------ RECORD EXCERPTS
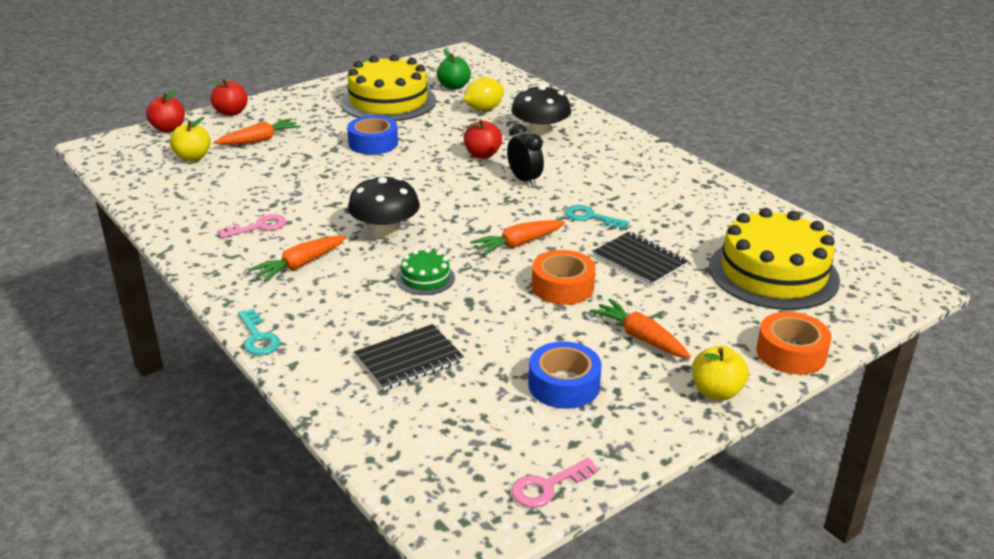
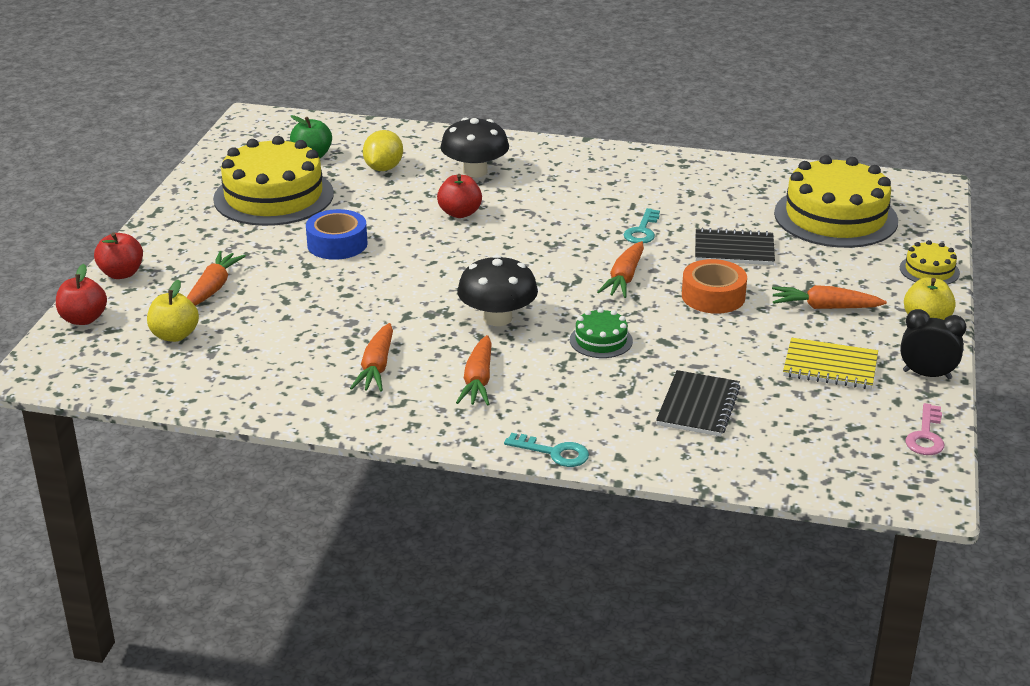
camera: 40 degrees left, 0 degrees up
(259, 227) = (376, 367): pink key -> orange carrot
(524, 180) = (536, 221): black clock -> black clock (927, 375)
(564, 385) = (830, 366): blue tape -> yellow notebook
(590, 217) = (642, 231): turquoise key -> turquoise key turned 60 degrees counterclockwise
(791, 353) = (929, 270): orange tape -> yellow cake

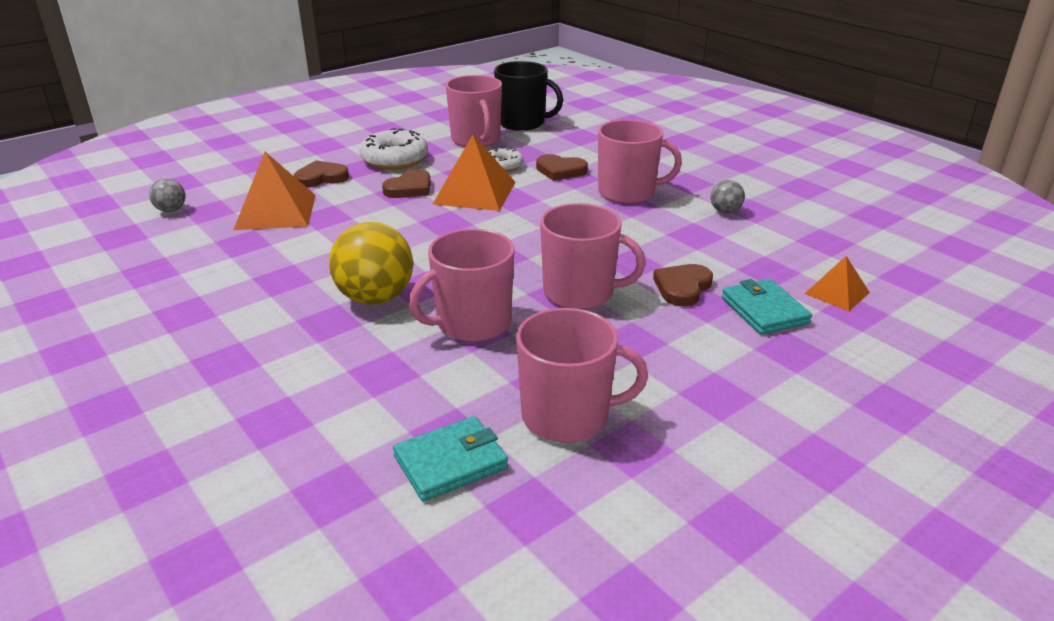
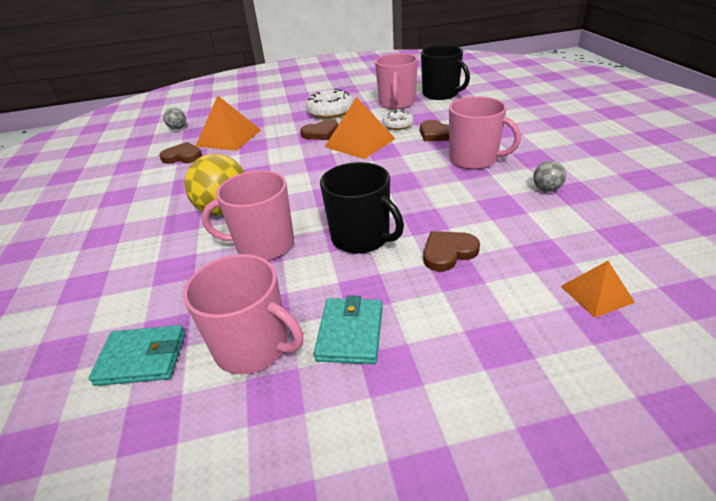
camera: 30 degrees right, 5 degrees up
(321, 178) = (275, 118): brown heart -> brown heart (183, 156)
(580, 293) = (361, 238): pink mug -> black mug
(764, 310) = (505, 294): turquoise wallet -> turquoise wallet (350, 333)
------------
### EXERCISE OBJECTIVE
All pictures must be left out. Reproduce exactly the lines from the one containing "(564, 385) = (830, 366): blue" to the final line of the entries.

### YOUR SOLUTION
(564, 385) = (830, 366): blue tape -> yellow notebook
(590, 217) = (642, 231): turquoise key -> turquoise key turned 60 degrees counterclockwise
(791, 353) = (929, 270): orange tape -> yellow cake

camera: 30 degrees right, 5 degrees up
(321, 178) = (275, 118): brown heart -> brown heart (183, 156)
(580, 293) = (361, 238): pink mug -> black mug
(764, 310) = (505, 294): turquoise wallet -> turquoise wallet (350, 333)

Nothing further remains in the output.